**Directions**.
Gather, from the data below, each line in which the word "camera" occurs.
◆ ◆ ◆ ◆
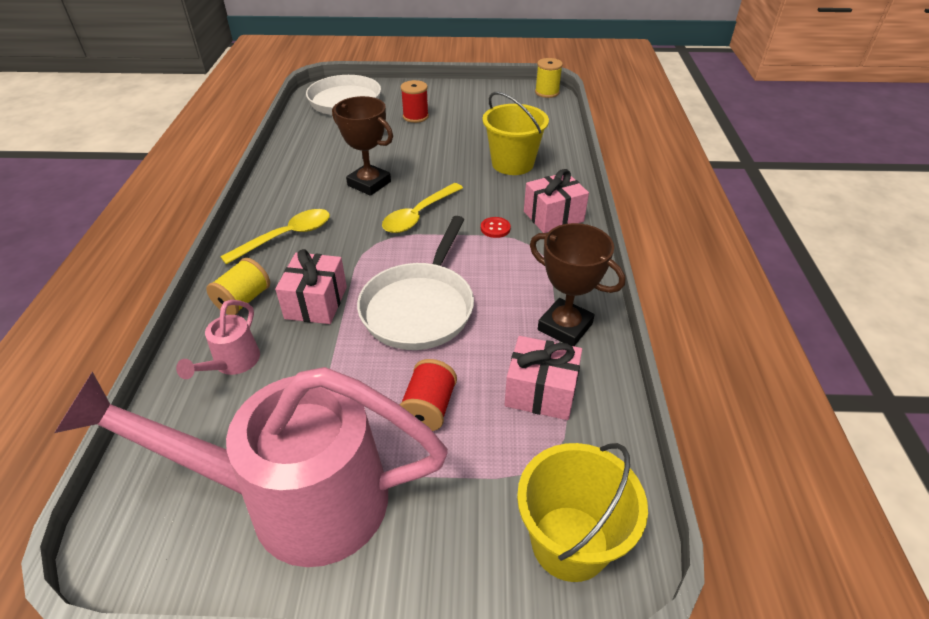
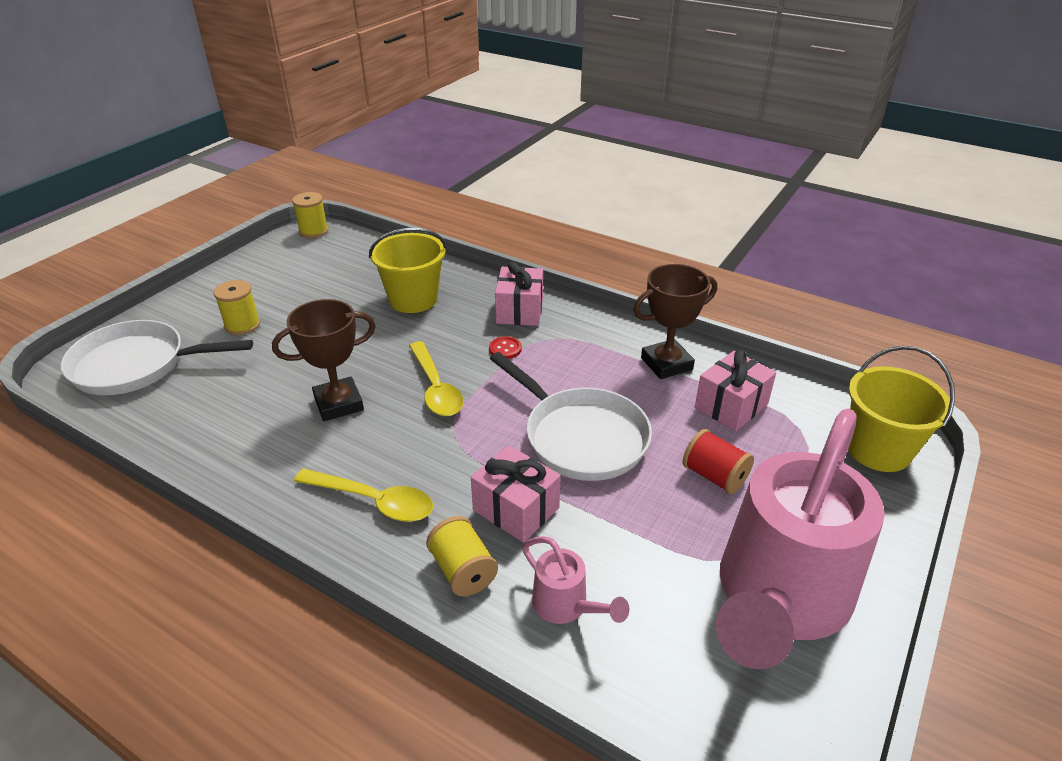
camera: 60 degrees left, 5 degrees down
(286, 237) = (374, 501): yellow spoon -> yellow spoon turned 120 degrees clockwise
(415, 116) = (242, 325): red spool -> yellow spool

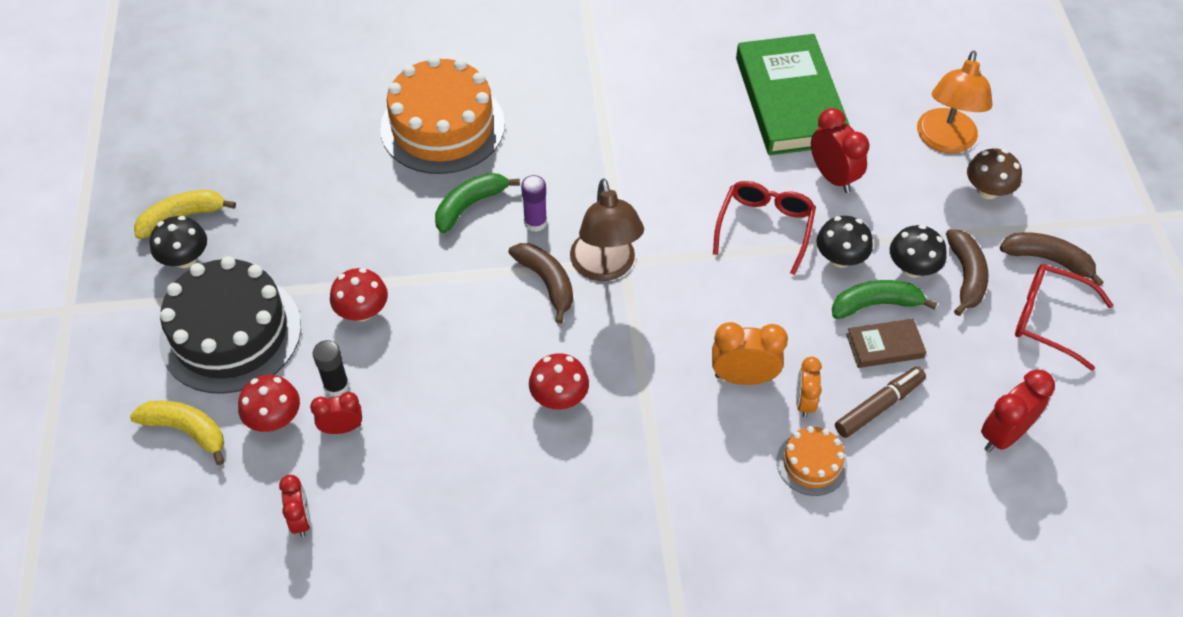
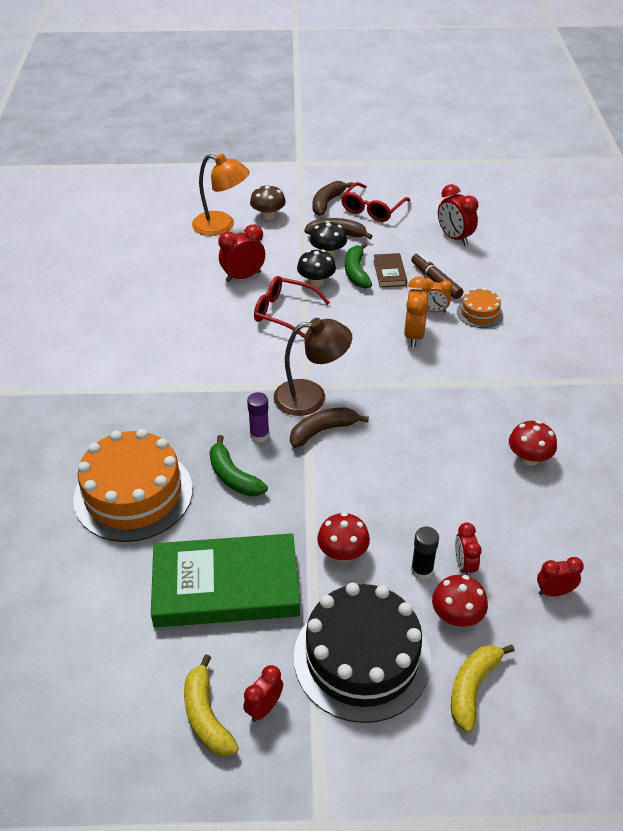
camera: 85 degrees left, 10 degrees down
(185, 259) = (264, 708): black mushroom -> red clock
(559, 397) = (431, 429): red mushroom -> red mushroom (529, 458)
(790, 100) = (164, 288): green book -> green book (226, 586)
◆ ◆ ◆ ◆
**Result for this exercise**.
camera: 60 degrees left, 5 degrees down
camera: 85 degrees left, 10 degrees down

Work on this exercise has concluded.